Entries supplied:
- Opening Delimiter -
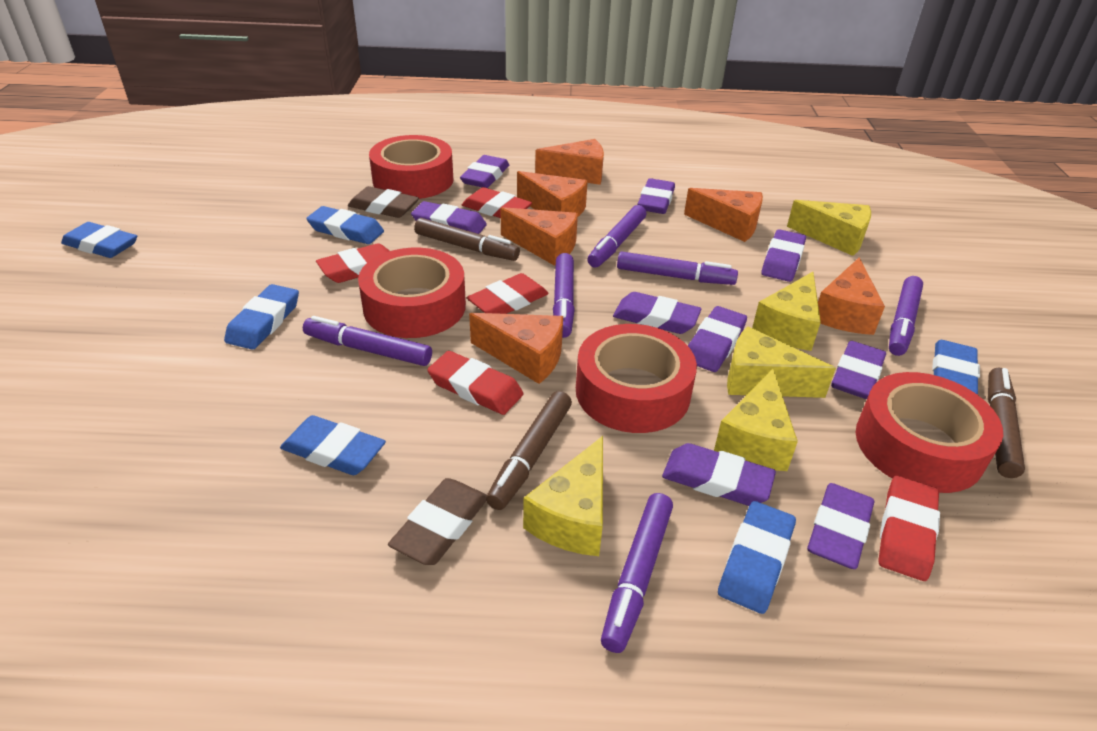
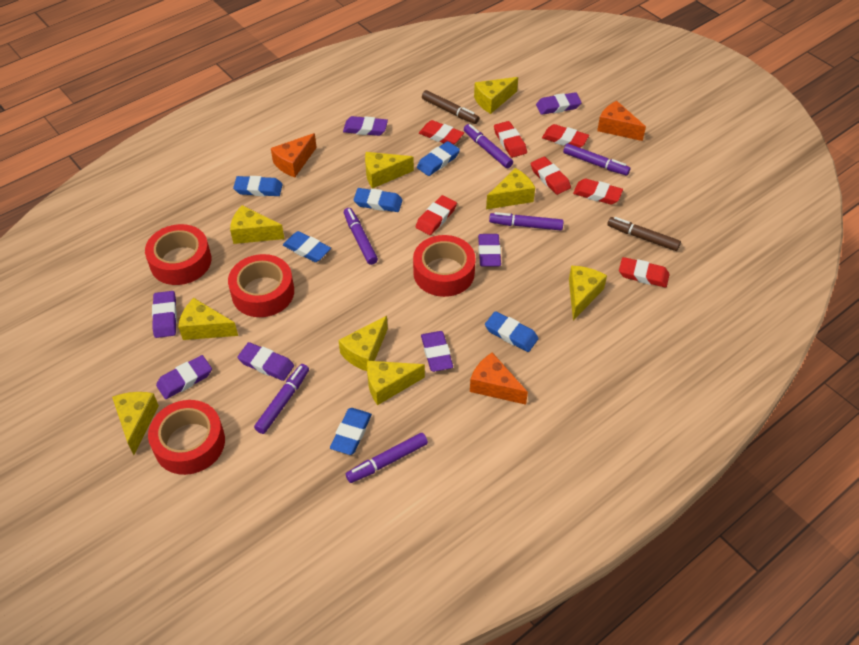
brown eraser: 2 -> 0
brown marker: 3 -> 2
orange cheese: 6 -> 3
purple eraser: 9 -> 7
red eraser: 5 -> 7
yellow cheese: 5 -> 9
- Closing Delimiter -
What to do:
Write out every line above exactly, minus images.

Reply to the task:
brown eraser: 2 -> 0
brown marker: 3 -> 2
orange cheese: 6 -> 3
purple eraser: 9 -> 7
red eraser: 5 -> 7
yellow cheese: 5 -> 9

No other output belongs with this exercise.